INSTRUCTIONS TO FOLLOW:
Give again, word for word, every line in the entries below from the line with "C14: 470nF (N10, N19) -> 220nF (N10, N19)" up to and including the line with "V3: 12V (plus", and no other line.

THE RECORDS:
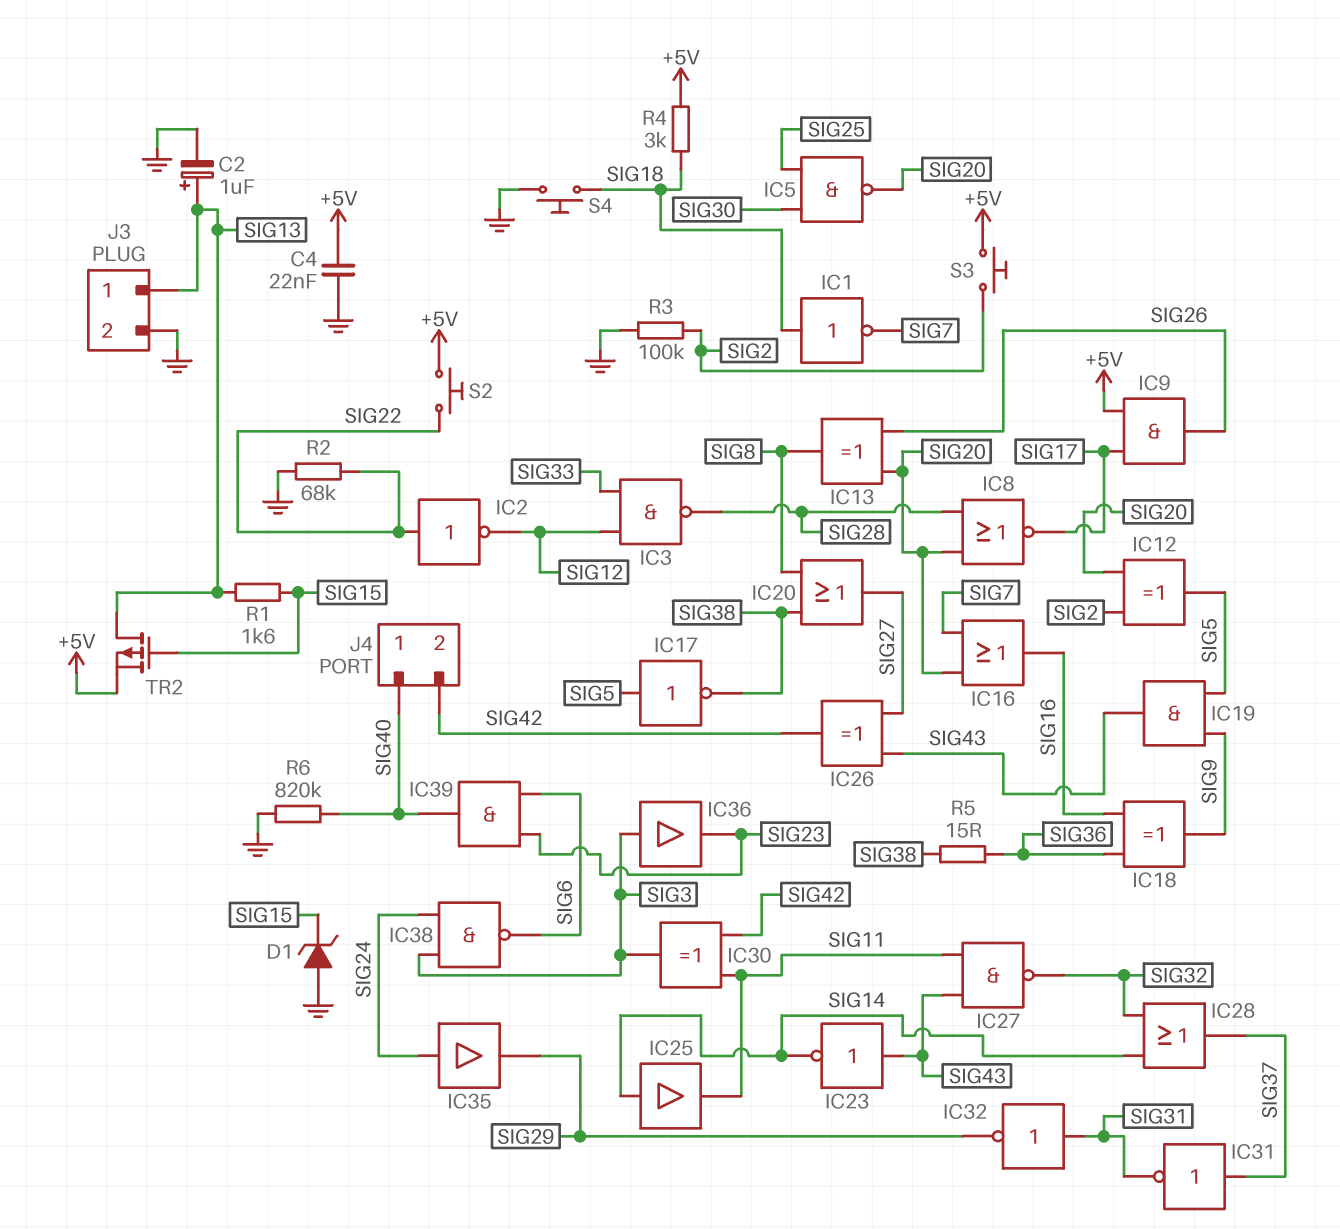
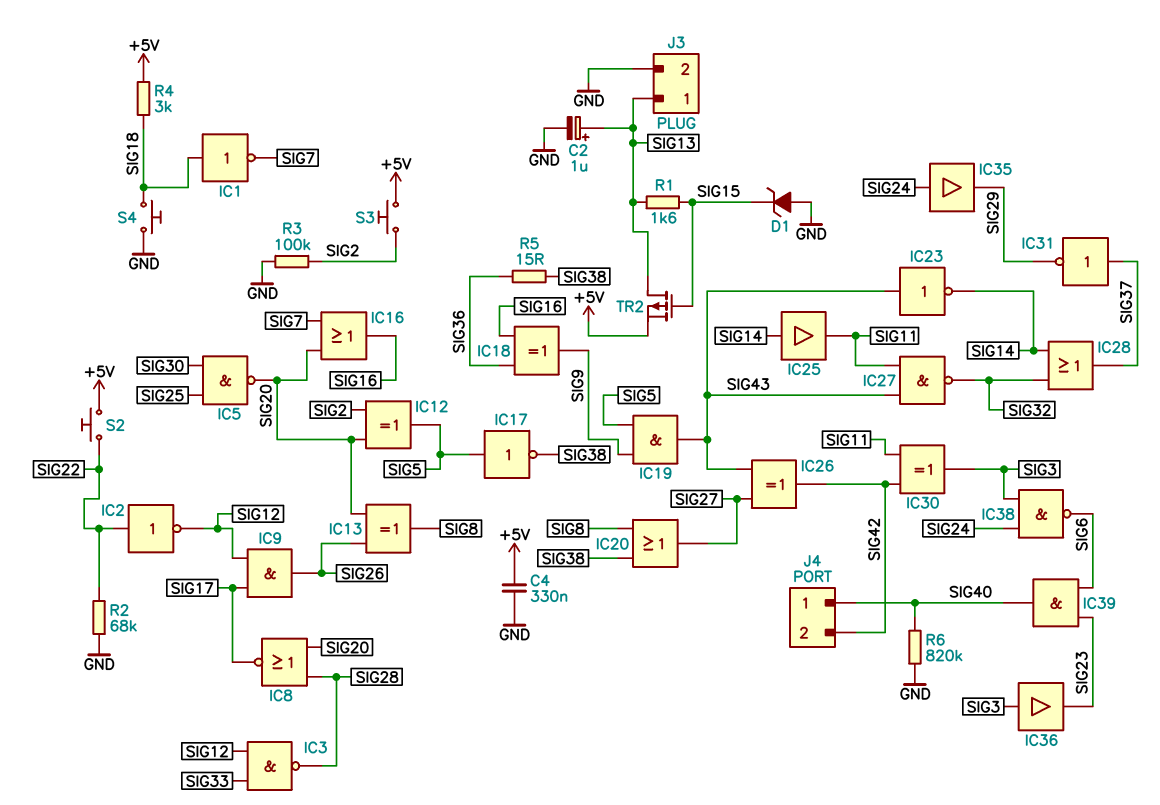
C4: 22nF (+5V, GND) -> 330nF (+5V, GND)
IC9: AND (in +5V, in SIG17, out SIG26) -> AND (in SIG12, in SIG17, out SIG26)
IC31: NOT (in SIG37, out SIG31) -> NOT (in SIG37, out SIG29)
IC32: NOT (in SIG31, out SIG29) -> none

==

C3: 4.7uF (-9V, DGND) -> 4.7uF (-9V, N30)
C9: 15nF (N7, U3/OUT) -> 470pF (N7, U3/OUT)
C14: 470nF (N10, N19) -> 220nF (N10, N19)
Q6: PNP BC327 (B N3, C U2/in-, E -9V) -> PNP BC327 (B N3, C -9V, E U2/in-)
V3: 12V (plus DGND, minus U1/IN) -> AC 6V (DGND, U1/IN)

WRITTEN SOLUTION:
C14: 470nF (N10, N19) -> 220nF (N10, N19)
Q6: PNP BC327 (B N3, C U2/in-, E -9V) -> PNP BC327 (B N3, C -9V, E U2/in-)
V3: 12V (plus DGND, minus U1/IN) -> AC 6V (DGND, U1/IN)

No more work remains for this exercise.